[WHAT YOU SHOULD DO]: Would you please copy every line from the records that contains the word "plus"?

*** Opening EXCERPTED DATA ***

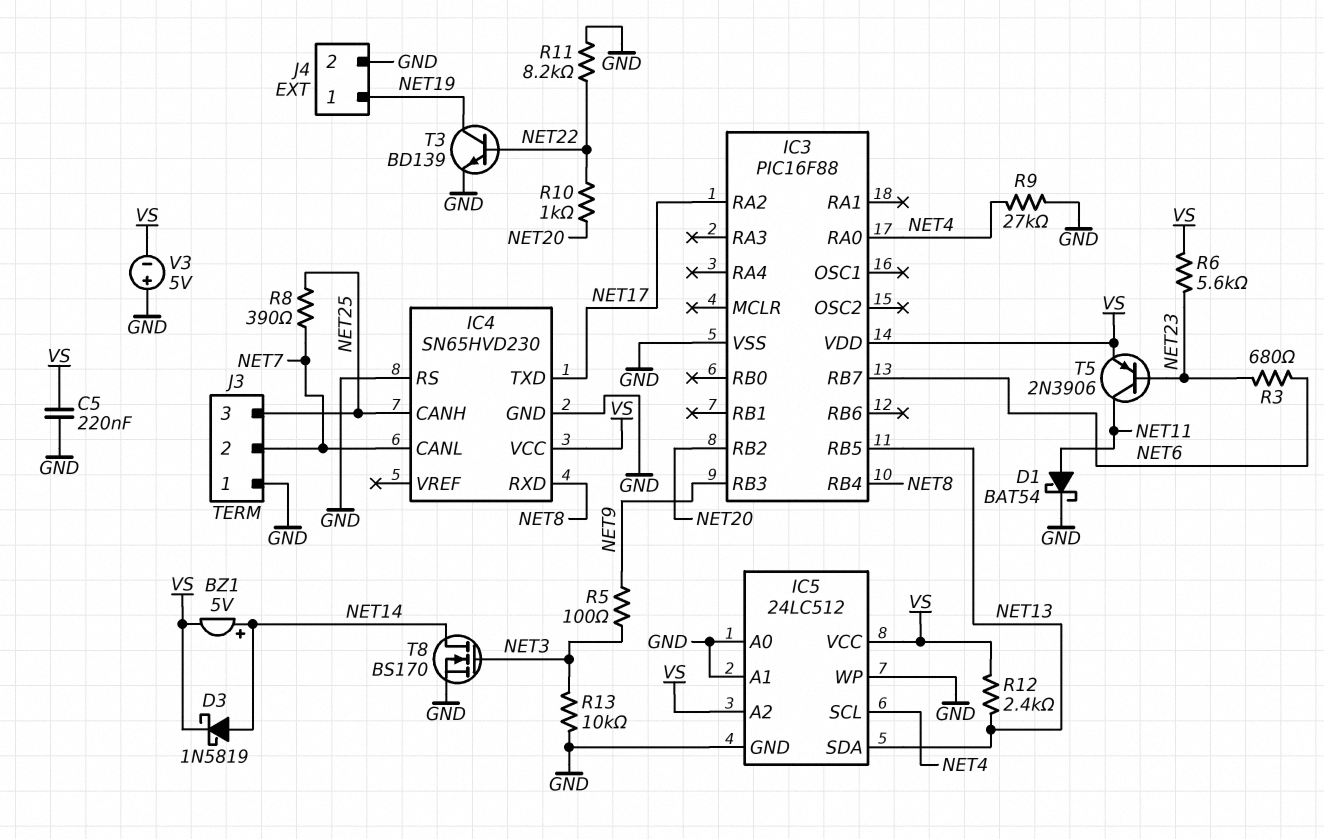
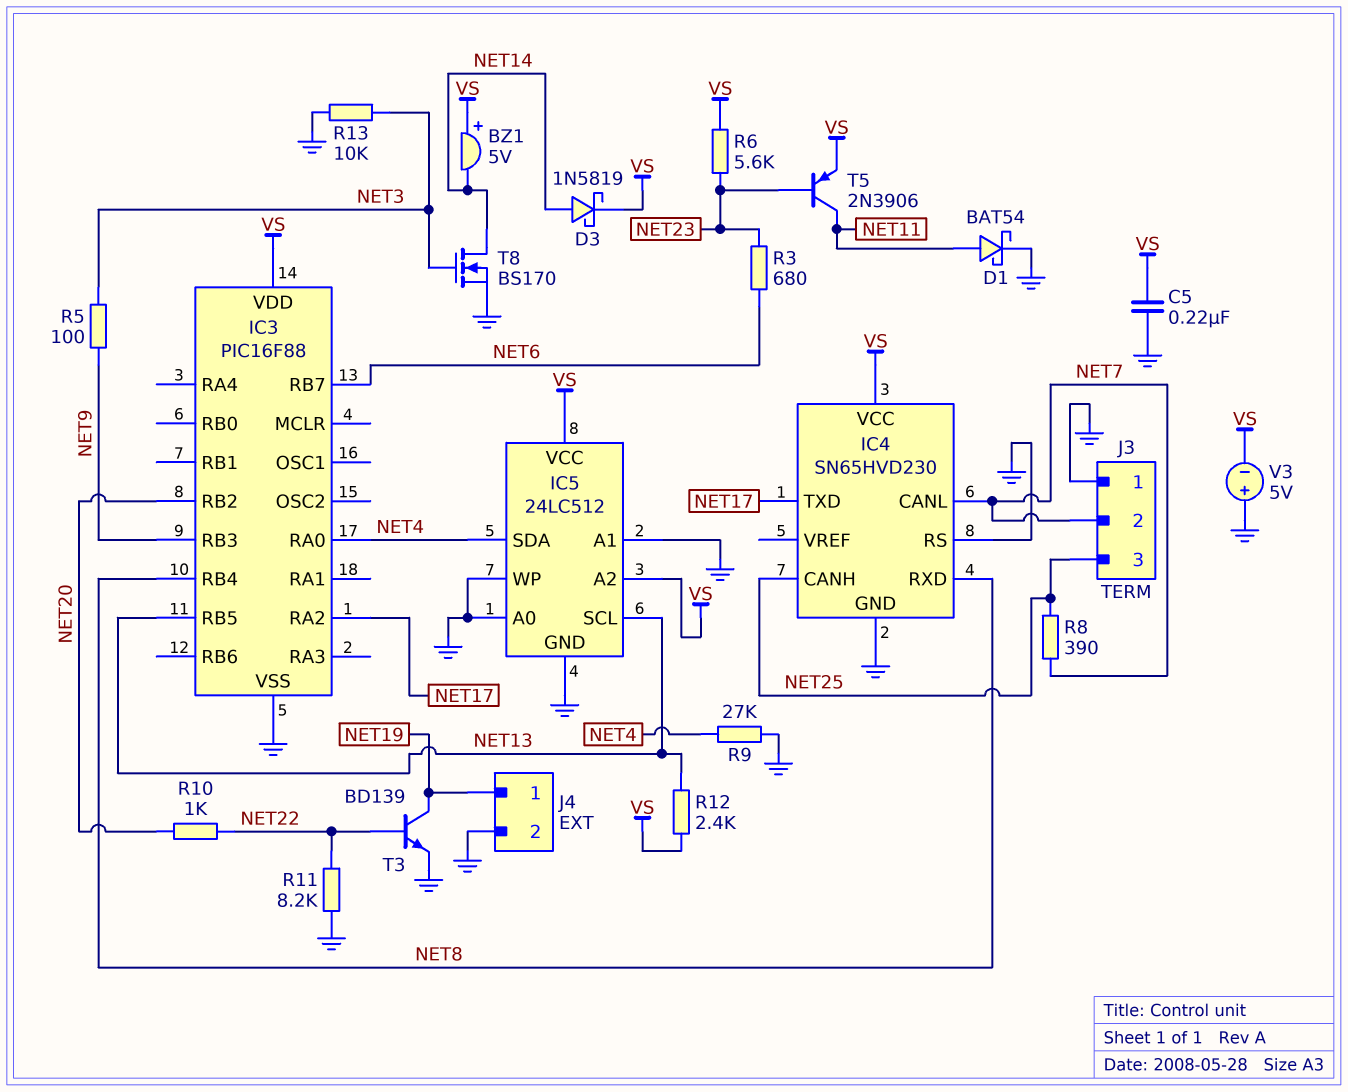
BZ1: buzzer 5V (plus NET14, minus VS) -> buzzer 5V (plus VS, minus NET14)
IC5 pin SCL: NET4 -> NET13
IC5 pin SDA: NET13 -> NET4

*** Closing EXCERPTED DATA ***
*** Opening EXCERPTED DATA ***

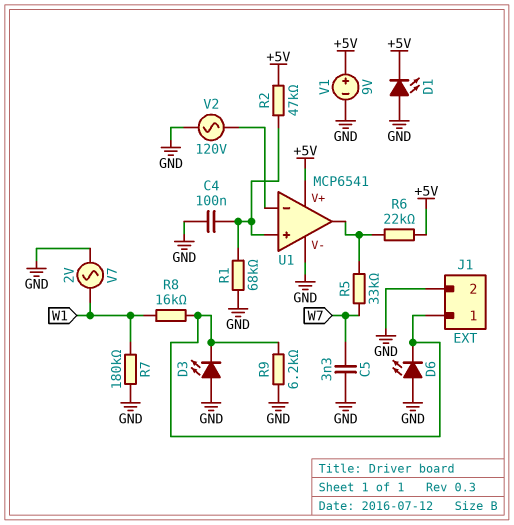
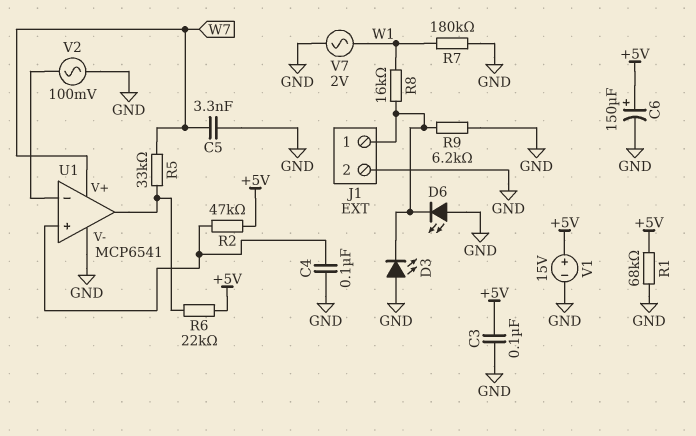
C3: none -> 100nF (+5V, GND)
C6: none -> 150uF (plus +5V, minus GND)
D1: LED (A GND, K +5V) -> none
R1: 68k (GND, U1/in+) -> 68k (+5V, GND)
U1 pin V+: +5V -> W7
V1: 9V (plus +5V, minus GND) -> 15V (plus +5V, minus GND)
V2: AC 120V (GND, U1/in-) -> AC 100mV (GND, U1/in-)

*** Closing EXCERPTED DATA ***

[RESPONSE AREA]:
BZ1: buzzer 5V (plus NET14, minus VS) -> buzzer 5V (plus VS, minus NET14)
C6: none -> 150uF (plus +5V, minus GND)
V1: 9V (plus +5V, minus GND) -> 15V (plus +5V, minus GND)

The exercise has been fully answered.